::: SOURCE DATA

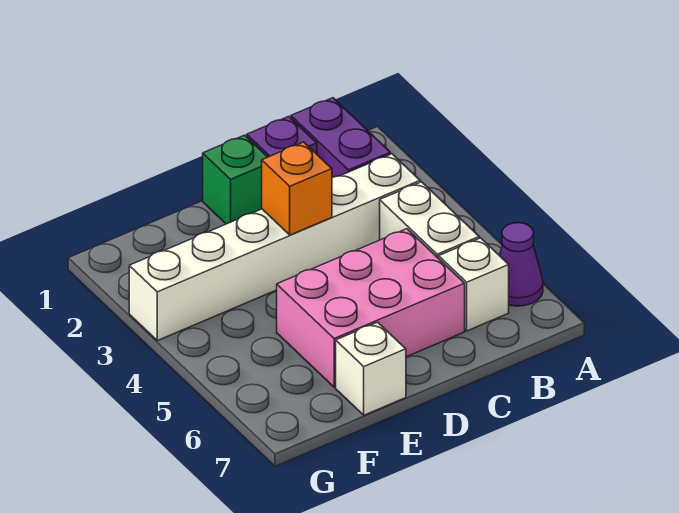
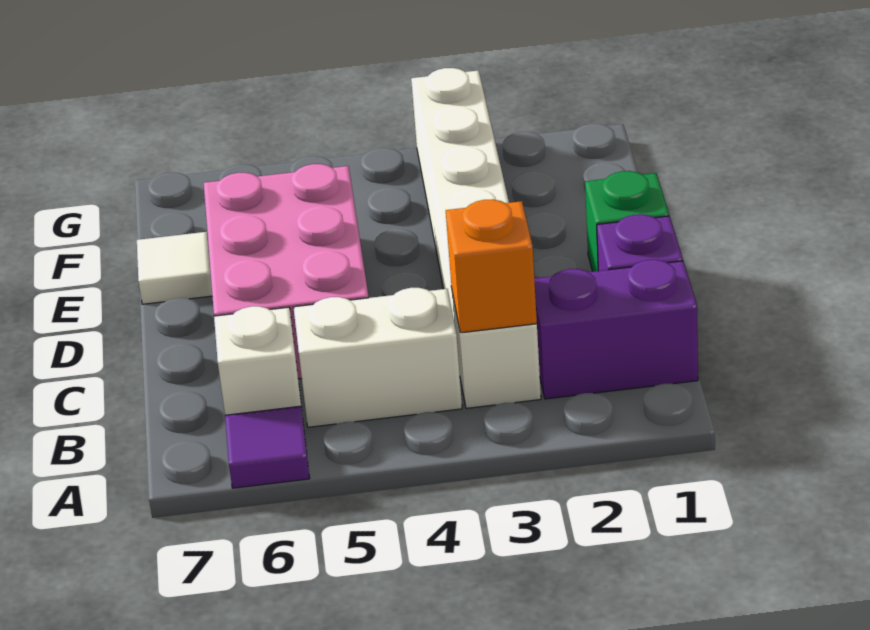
purple cone A6 level 1 -> purple tile A6 level 1
orange brick D3 level 2 -> orange brick B3 level 2
white brick E7 level 1 -> white tile E7 level 1

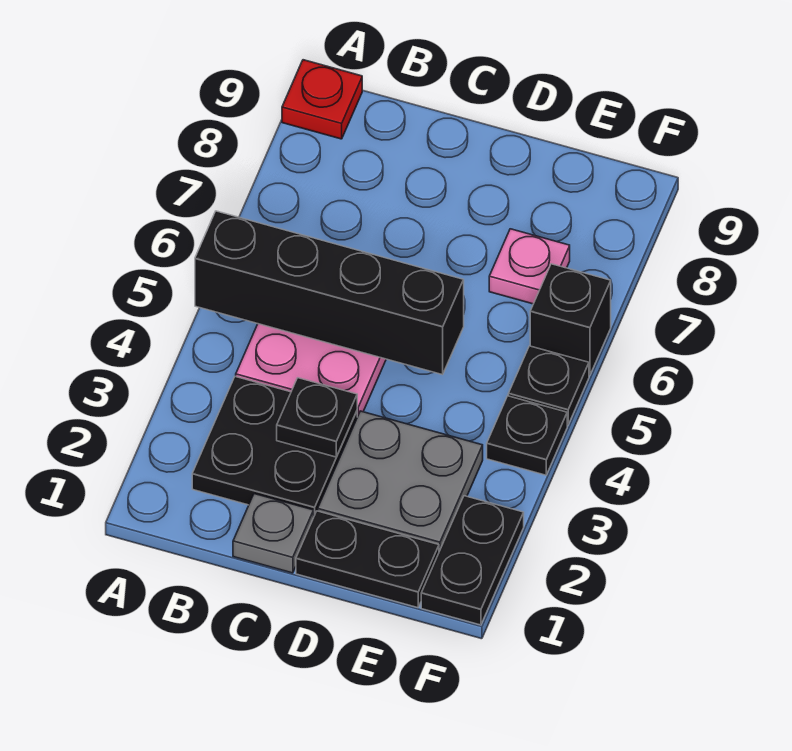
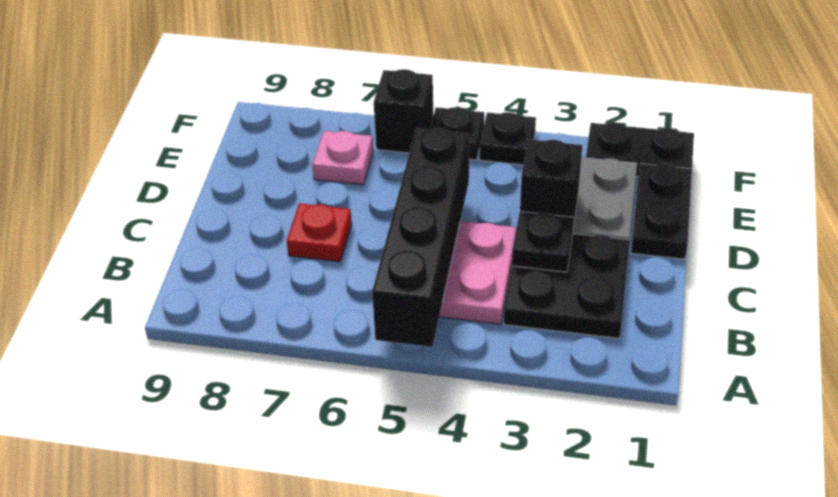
red plate A9 level 1 -> red plate C7 level 1
grey plate C1 level 1 -> none
none -> black brick D3 level 2

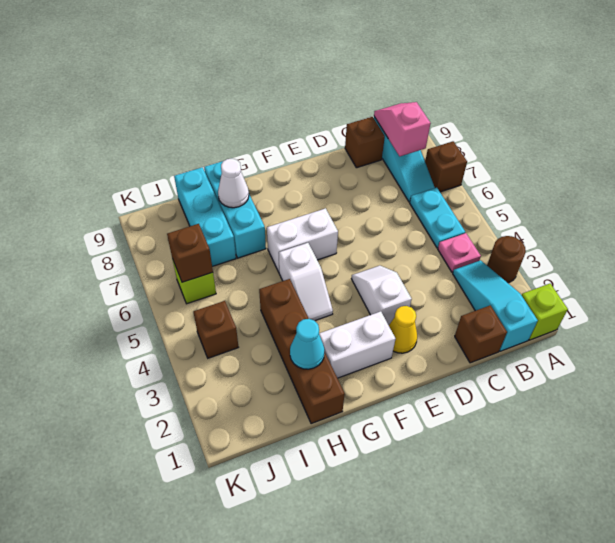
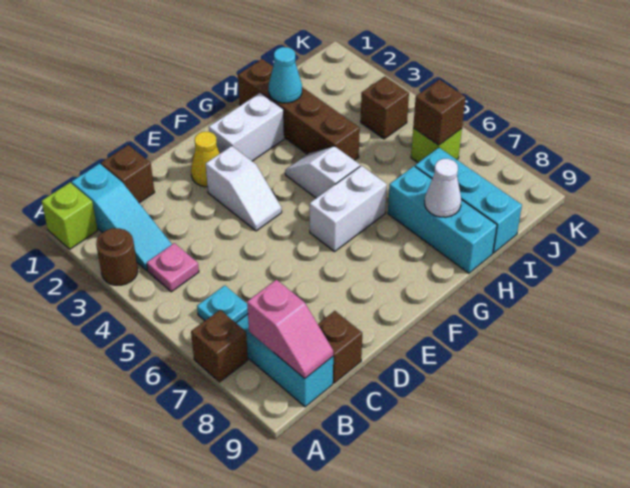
cyan plate B5:B6 level 1 -> cyan plate B6 level 1

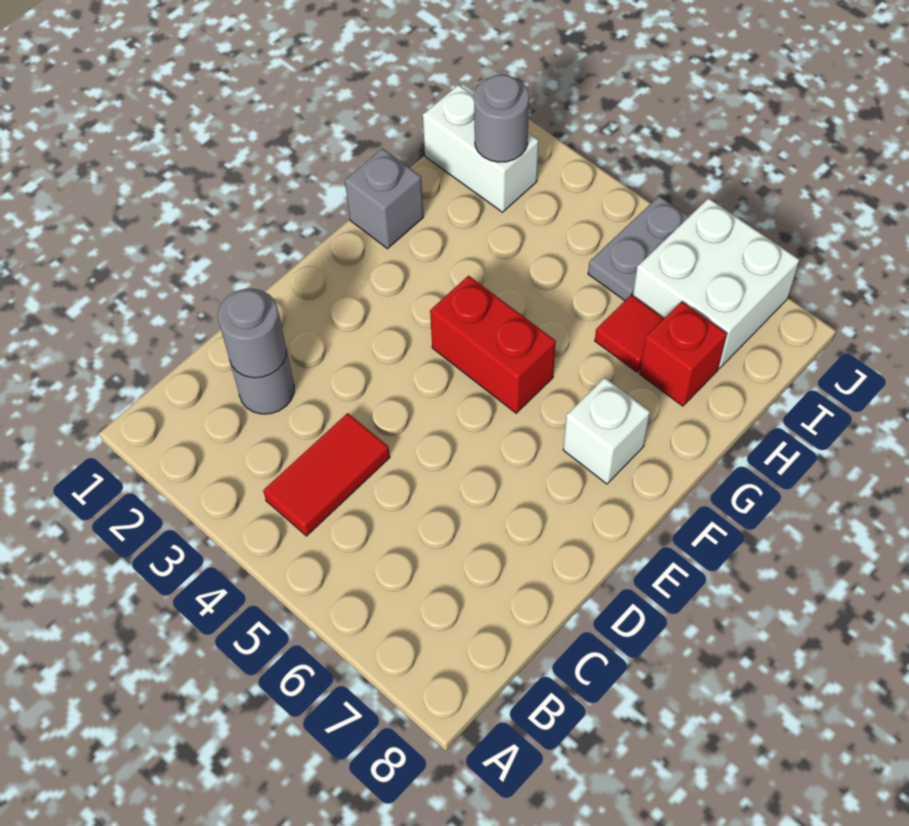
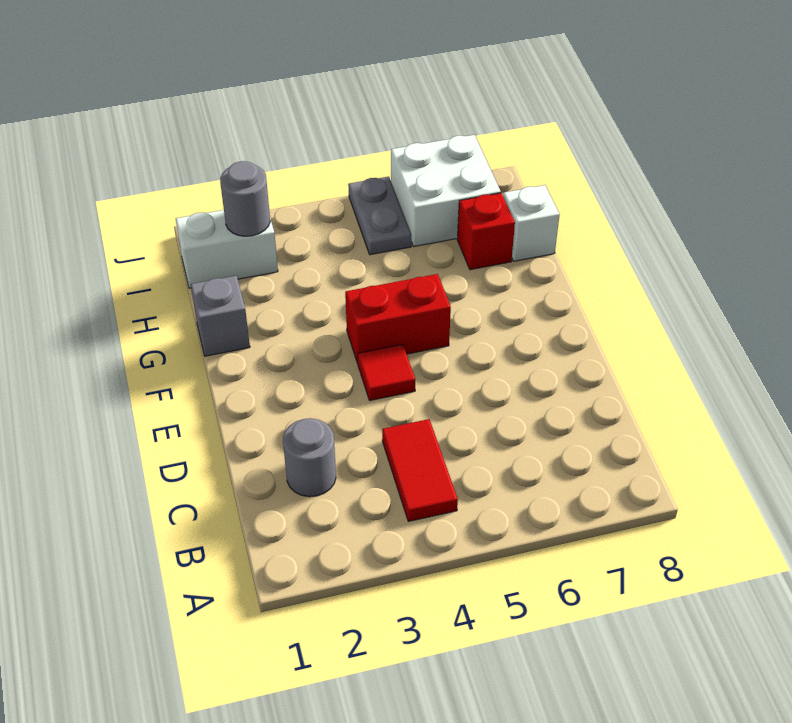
grey round brick C2 level 2 -> none
white brick F7 level 1 -> white brick H8 level 1
red tile H6 level 1 -> red tile E4 level 1

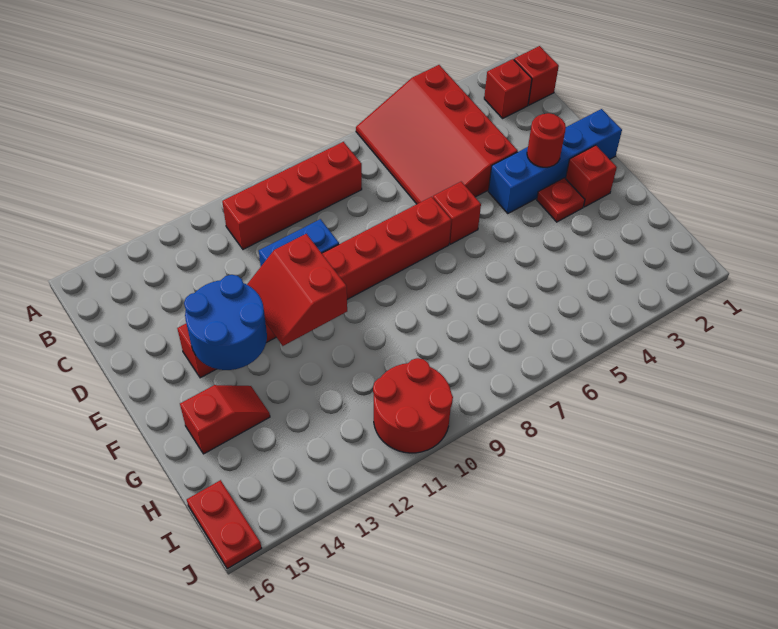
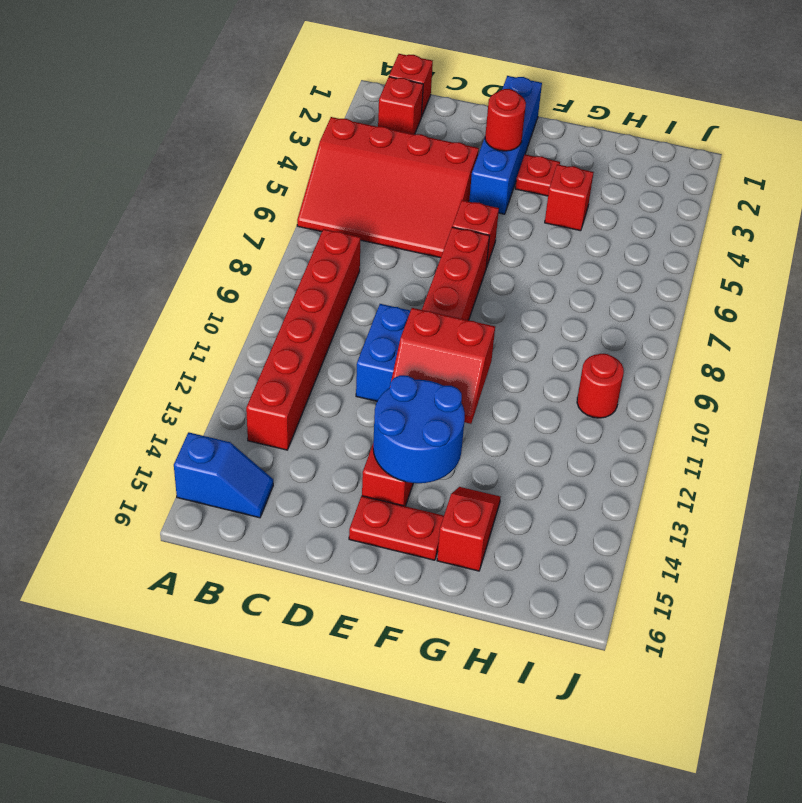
none -> blue slope A15:B15 level 1 top A
red brick B8:B11 level 1 -> red brick B8:B13 level 1
red brick F2 level 1 -> red brick G4 level 1
red round brick I10:J11 level 1 -> red round brick I10 level 1
red plate I16:J16 level 1 -> red plate E15:F15 level 1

::::::

- WORK ITEM
Copy all lines of the listing above that contain the string "white".

- EXERCISE RESPONSE
white brick E7 level 1 -> white tile E7 level 1
white brick F7 level 1 -> white brick H8 level 1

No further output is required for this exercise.